Top of PROVIDED ENTRIES

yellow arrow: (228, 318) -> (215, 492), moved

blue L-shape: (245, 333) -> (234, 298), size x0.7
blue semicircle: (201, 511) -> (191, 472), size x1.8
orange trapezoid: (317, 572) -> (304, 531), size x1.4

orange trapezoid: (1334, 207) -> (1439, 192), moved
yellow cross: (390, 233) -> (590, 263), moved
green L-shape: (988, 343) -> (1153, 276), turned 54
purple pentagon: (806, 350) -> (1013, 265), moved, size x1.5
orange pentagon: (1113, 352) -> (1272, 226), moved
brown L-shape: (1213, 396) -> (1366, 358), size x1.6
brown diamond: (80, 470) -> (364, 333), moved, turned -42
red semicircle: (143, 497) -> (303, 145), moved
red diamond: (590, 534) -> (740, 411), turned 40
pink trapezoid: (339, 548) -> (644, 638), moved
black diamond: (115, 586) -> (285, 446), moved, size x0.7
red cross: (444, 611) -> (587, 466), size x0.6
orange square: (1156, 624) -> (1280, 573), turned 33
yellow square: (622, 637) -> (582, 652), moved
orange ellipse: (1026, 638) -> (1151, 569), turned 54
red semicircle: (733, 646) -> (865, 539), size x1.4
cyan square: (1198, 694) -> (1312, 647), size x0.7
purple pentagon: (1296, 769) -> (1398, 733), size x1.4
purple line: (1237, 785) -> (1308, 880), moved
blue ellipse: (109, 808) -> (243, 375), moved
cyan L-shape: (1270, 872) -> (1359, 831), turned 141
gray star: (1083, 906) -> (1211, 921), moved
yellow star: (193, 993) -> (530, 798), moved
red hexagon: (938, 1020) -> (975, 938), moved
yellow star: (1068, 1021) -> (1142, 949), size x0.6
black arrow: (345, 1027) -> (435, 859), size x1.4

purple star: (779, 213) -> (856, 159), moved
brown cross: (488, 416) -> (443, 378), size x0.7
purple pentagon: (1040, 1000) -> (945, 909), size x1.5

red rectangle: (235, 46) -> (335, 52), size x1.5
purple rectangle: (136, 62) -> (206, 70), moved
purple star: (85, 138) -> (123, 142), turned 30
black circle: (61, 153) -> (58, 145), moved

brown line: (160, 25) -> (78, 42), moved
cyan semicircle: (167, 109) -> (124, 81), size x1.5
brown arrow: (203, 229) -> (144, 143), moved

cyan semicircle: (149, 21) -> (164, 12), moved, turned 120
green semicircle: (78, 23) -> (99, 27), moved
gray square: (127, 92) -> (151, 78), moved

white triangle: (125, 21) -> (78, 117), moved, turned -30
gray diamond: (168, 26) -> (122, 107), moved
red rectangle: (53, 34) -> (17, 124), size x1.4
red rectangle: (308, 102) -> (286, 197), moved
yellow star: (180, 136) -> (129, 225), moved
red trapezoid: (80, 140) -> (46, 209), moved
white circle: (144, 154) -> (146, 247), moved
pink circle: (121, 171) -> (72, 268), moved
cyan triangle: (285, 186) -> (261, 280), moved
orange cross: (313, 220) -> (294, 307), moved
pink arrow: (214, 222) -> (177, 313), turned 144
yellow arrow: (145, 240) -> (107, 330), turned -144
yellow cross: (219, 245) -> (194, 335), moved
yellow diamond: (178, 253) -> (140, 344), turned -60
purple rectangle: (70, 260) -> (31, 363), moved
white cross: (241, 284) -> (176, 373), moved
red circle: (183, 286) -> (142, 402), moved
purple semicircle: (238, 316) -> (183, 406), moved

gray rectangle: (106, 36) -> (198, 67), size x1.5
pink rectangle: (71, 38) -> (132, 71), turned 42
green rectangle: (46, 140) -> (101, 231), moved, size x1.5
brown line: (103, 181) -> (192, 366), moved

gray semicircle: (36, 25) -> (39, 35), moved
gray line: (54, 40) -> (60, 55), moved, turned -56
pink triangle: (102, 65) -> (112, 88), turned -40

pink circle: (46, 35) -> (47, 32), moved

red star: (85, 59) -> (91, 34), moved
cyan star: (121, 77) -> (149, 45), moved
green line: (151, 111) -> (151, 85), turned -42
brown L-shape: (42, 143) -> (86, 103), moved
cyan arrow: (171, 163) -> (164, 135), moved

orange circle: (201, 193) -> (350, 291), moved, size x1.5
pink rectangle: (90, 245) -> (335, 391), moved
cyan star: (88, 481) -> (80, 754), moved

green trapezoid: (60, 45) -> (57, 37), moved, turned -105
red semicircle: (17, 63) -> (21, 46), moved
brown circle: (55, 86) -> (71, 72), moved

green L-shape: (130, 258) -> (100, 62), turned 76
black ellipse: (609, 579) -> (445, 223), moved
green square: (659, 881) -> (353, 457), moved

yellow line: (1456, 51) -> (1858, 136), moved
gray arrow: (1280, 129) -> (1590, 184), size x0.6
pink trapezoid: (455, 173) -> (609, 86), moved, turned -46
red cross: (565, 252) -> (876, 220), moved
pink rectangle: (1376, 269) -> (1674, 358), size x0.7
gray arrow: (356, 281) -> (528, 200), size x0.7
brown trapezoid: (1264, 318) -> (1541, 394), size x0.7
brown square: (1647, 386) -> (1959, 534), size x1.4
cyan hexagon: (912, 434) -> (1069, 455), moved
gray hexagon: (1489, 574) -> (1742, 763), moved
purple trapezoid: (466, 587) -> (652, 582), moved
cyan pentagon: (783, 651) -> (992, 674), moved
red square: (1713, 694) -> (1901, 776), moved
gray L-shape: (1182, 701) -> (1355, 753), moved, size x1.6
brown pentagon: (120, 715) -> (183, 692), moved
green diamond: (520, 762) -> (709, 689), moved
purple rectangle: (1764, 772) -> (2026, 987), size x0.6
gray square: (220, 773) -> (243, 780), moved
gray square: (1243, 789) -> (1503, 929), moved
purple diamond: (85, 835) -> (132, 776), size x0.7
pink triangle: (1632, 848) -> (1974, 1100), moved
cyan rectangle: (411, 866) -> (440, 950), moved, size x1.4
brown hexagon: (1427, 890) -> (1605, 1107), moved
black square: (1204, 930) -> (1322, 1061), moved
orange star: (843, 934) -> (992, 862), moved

Bottom of PROVIDED ENTRIES

◆ TASK BRIEF: Look through the material for "pink". Copy each line that has it.

◆ TASK ANSWER:
pink trapezoid: (339, 548) -> (644, 638), moved
pink circle: (121, 171) -> (72, 268), moved
pink arrow: (214, 222) -> (177, 313), turned 144
pink rectangle: (71, 38) -> (132, 71), turned 42
pink triangle: (102, 65) -> (112, 88), turned -40
pink circle: (46, 35) -> (47, 32), moved
pink rectangle: (90, 245) -> (335, 391), moved
pink trapezoid: (455, 173) -> (609, 86), moved, turned -46
pink rectangle: (1376, 269) -> (1674, 358), size x0.7
pink triangle: (1632, 848) -> (1974, 1100), moved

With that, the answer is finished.